**Task requirements:** Go through the data below and transcribe it exactly. Omit the images.

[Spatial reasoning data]
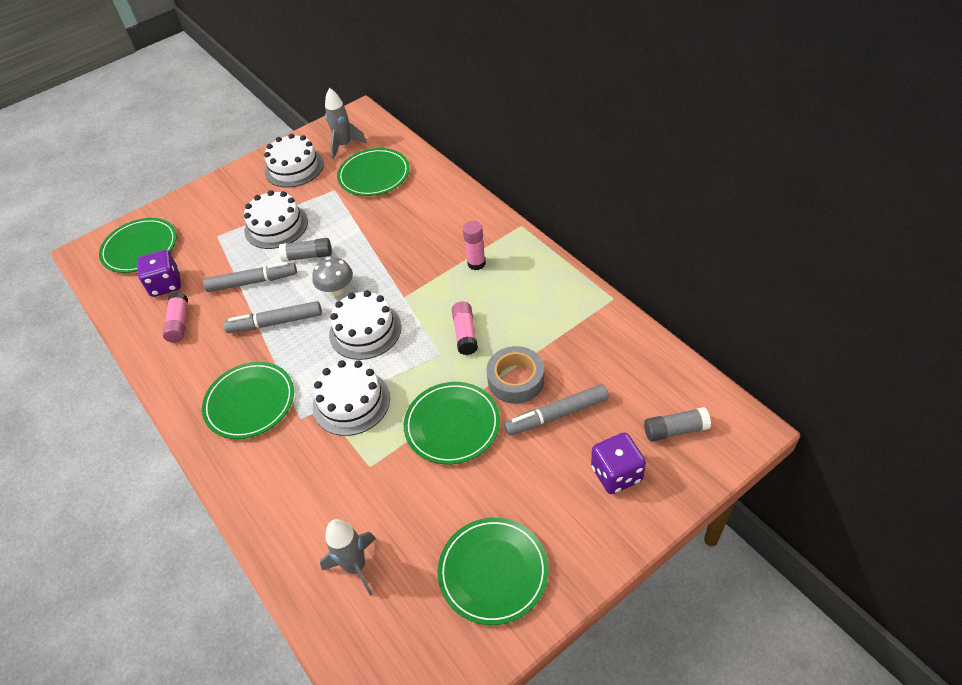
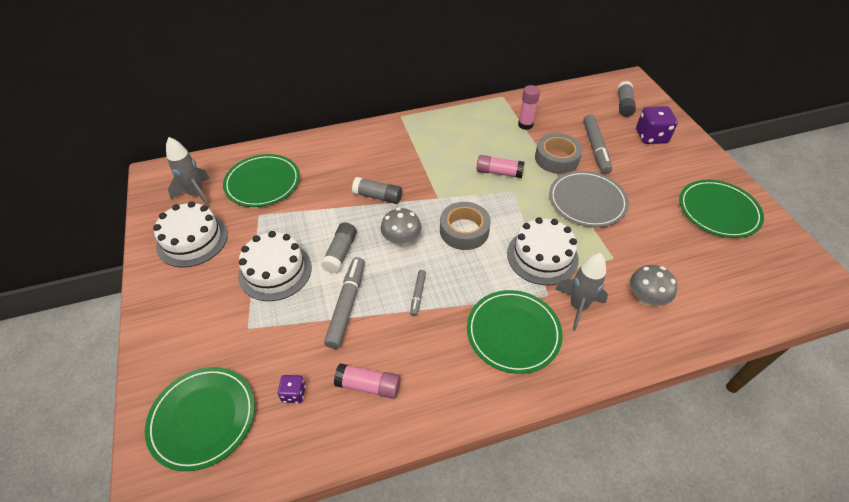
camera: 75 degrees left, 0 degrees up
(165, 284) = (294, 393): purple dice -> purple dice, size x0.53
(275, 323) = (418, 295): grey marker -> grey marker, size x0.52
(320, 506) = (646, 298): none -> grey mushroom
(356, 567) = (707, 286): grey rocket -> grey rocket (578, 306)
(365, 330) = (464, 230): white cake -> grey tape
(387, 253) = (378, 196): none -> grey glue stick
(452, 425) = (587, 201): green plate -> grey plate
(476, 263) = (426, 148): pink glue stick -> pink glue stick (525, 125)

**Final answer:**
camera: 75 degrees left, 0 degrees up
(165, 284) = (294, 393): purple dice -> purple dice, size x0.53
(275, 323) = (418, 295): grey marker -> grey marker, size x0.52
(320, 506) = (646, 298): none -> grey mushroom
(356, 567) = (707, 286): grey rocket -> grey rocket (578, 306)
(365, 330) = (464, 230): white cake -> grey tape
(387, 253) = (378, 196): none -> grey glue stick
(452, 425) = (587, 201): green plate -> grey plate
(476, 263) = (426, 148): pink glue stick -> pink glue stick (525, 125)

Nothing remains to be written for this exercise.